> _WORK REQUEST_
Copy out the lines of the listing from the one containing "(586, 294) = (385, 198): none -> green teapot" onward, through the last, without altering any.

> _PROVIDED MATERIAL_

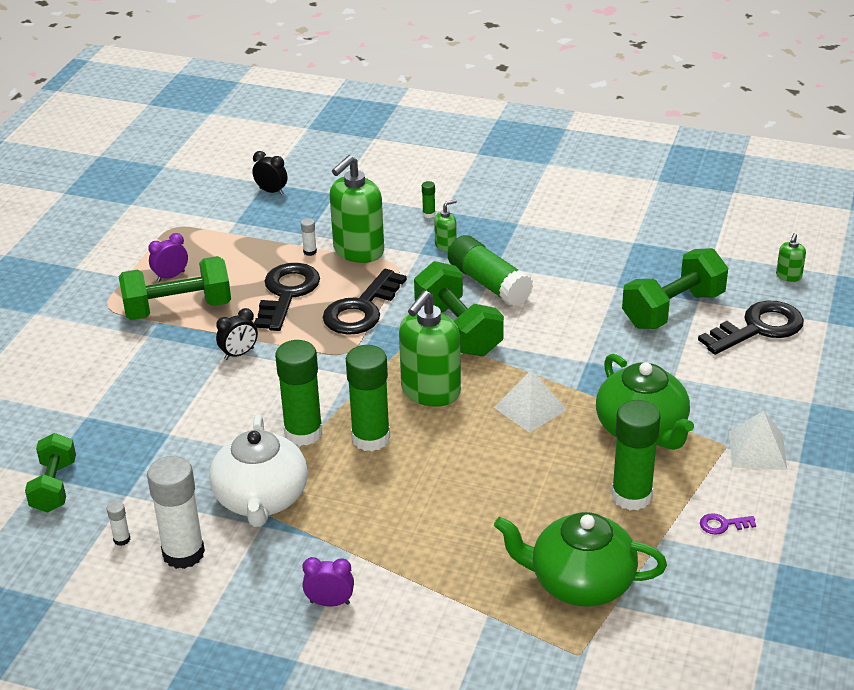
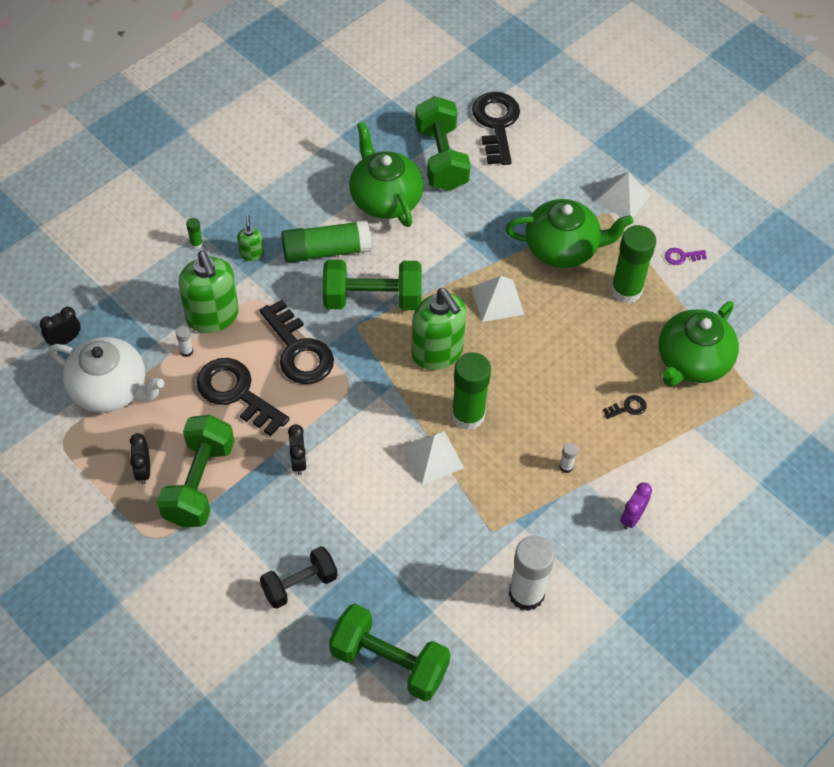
camera: 65 degrees left, 20 degrees up
(54, 487) = (389, 662): green dumbbell -> green dumbbell, size x1.52
(108, 402) = (299, 584): none -> black dumbbell
(122, 539) = (485, 632): white glue stick -> white glue stick (566, 467)
(171, 276) = (143, 470): purple clock -> black clock
(261, 499) = (495, 517): white teapot -> white teapot (110, 389)
(303, 433) = (433, 457): green glue stick -> white pyramid
(473, 551) = (628, 408): none -> black key
(586, 294) = (385, 198): none -> green teapot
(723, 524) = (681, 257): purple key -> purple key turned 60 degrees clockwise
(788, 276) = (449, 73): green soap dispenser -> none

> _EXERCISE ANSWER_
(586, 294) = (385, 198): none -> green teapot
(723, 524) = (681, 257): purple key -> purple key turned 60 degrees clockwise
(788, 276) = (449, 73): green soap dispenser -> none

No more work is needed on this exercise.